Make an exact copy of all the entries below, with the pictures left out.
┄┄┄┄┄┄
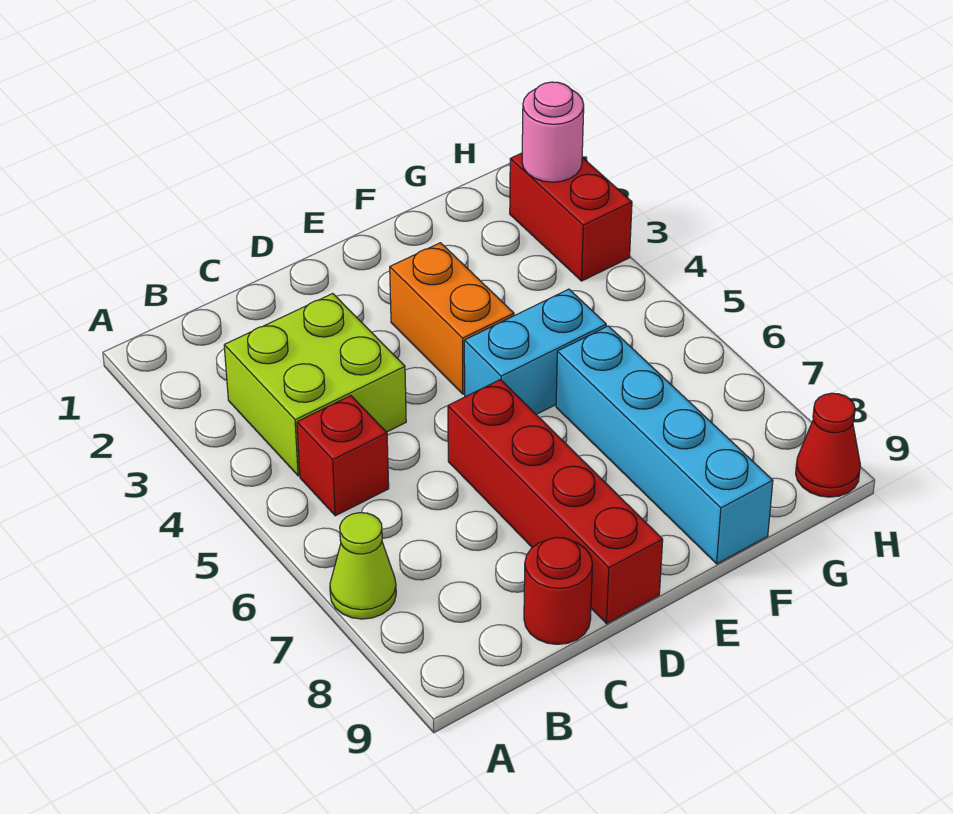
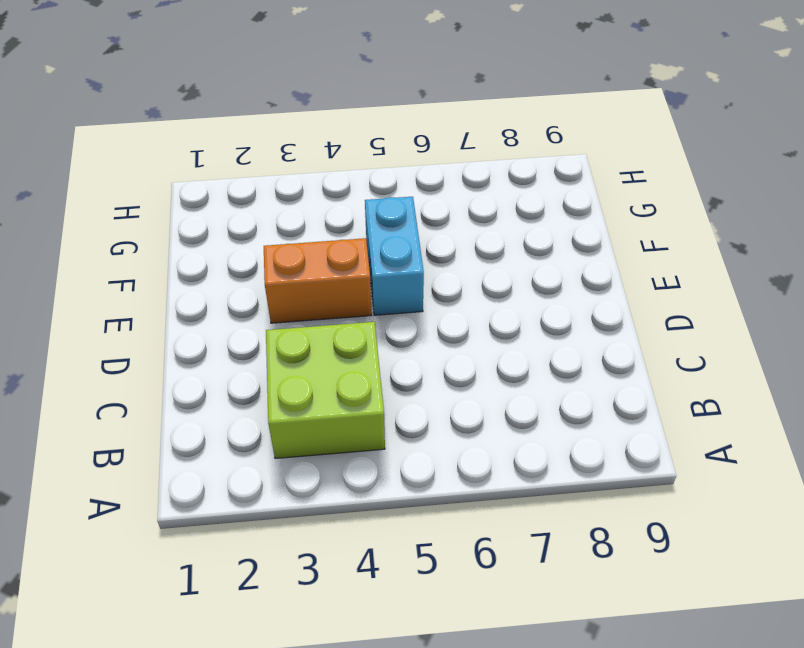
none -> lime cone A7 level 1
none -> red brick B5 level 1

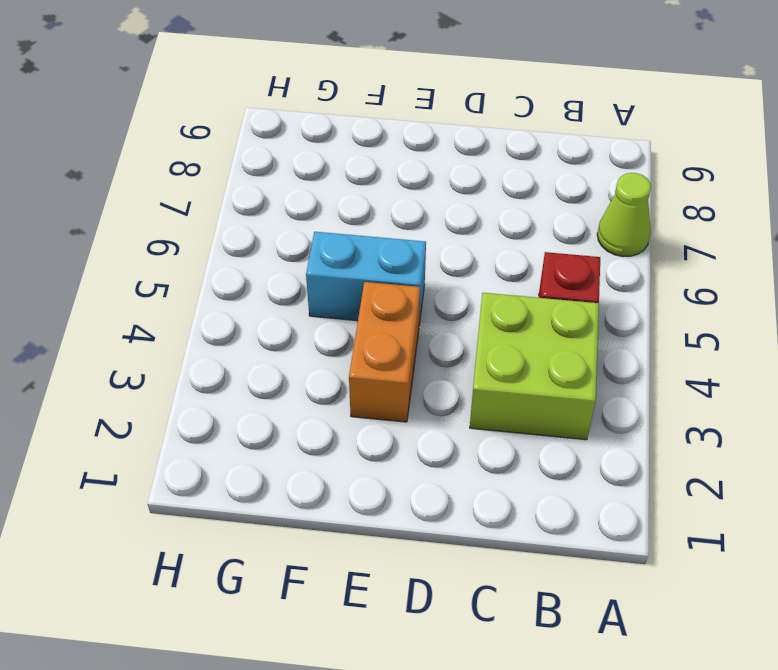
none -> red round brick C9 level 1
none -> red brick D6:D9 level 1

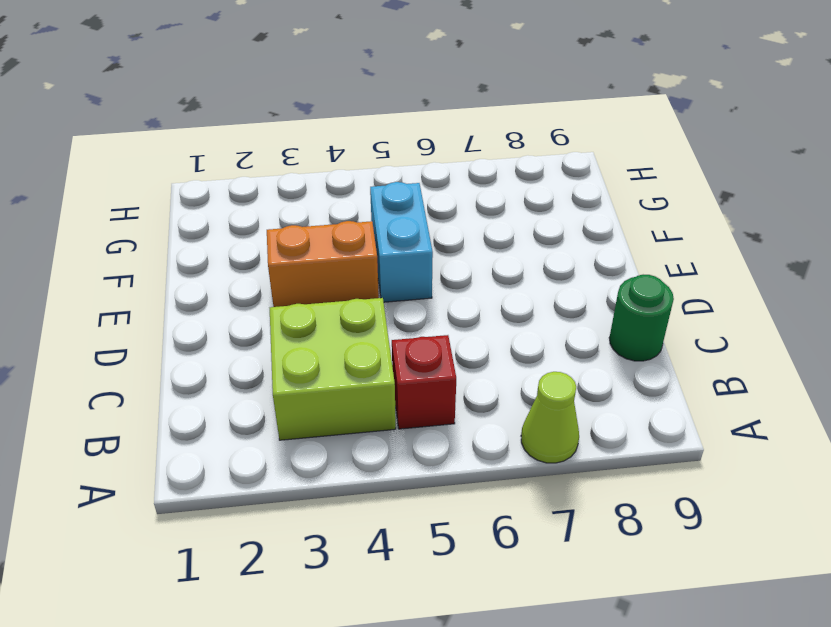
green round brick C9 level 1 -> red round brick C9 level 1
none -> red brick D6:D9 level 1
none -> cyan brick F6:F9 level 1

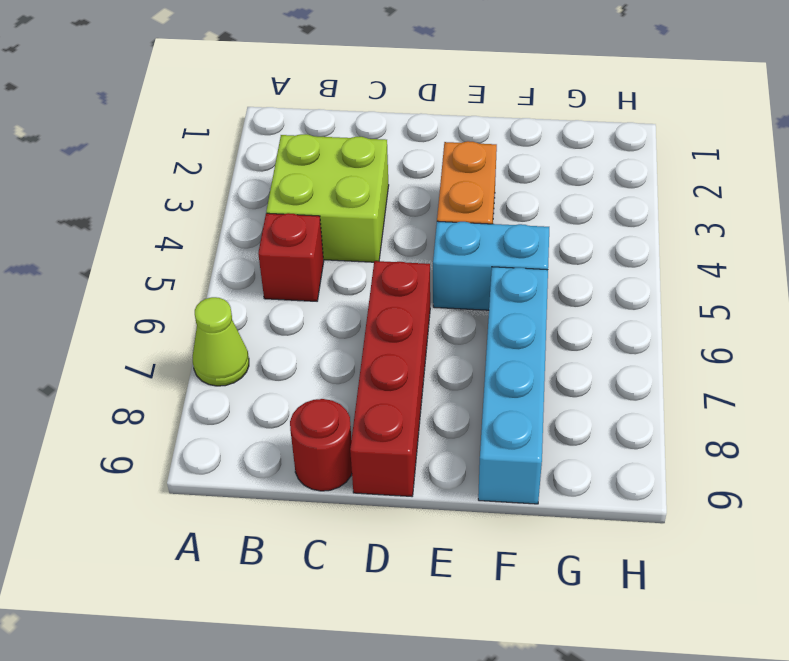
none -> red brick H2:H3 level 1
none -> red cone H9 level 1

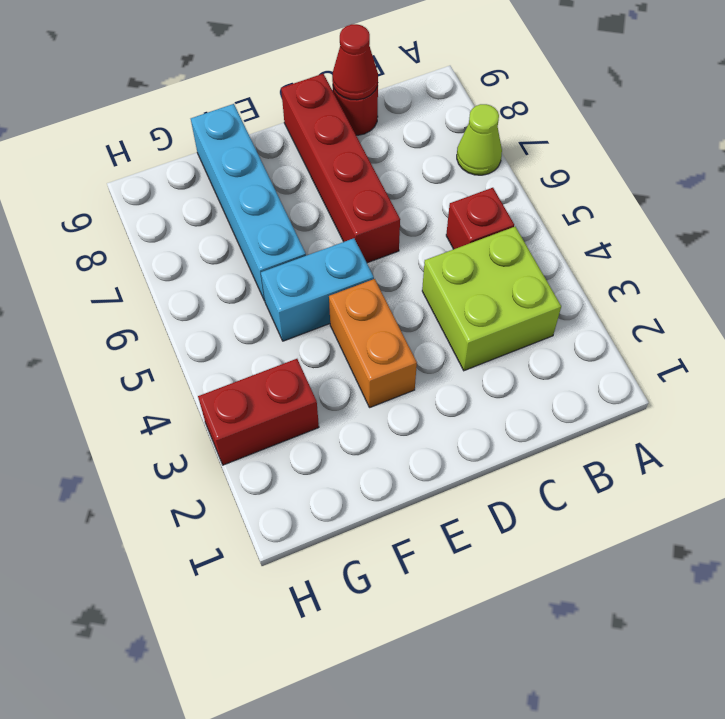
red cone C9 level 2 -> red cone H9 level 1
red brick G3:H3 level 1 -> red brick H2:H3 level 1
none -> pink round brick H2 level 2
┄┄┄┄┄┄
### Exercise result
none -> lime cone A7 level 1
none -> red brick B5 level 1

none -> red round brick C9 level 1
none -> red brick D6:D9 level 1

green round brick C9 level 1 -> red round brick C9 level 1
none -> red brick D6:D9 level 1
none -> cyan brick F6:F9 level 1

none -> red brick H2:H3 level 1
none -> red cone H9 level 1

red cone C9 level 2 -> red cone H9 level 1
red brick G3:H3 level 1 -> red brick H2:H3 level 1
none -> pink round brick H2 level 2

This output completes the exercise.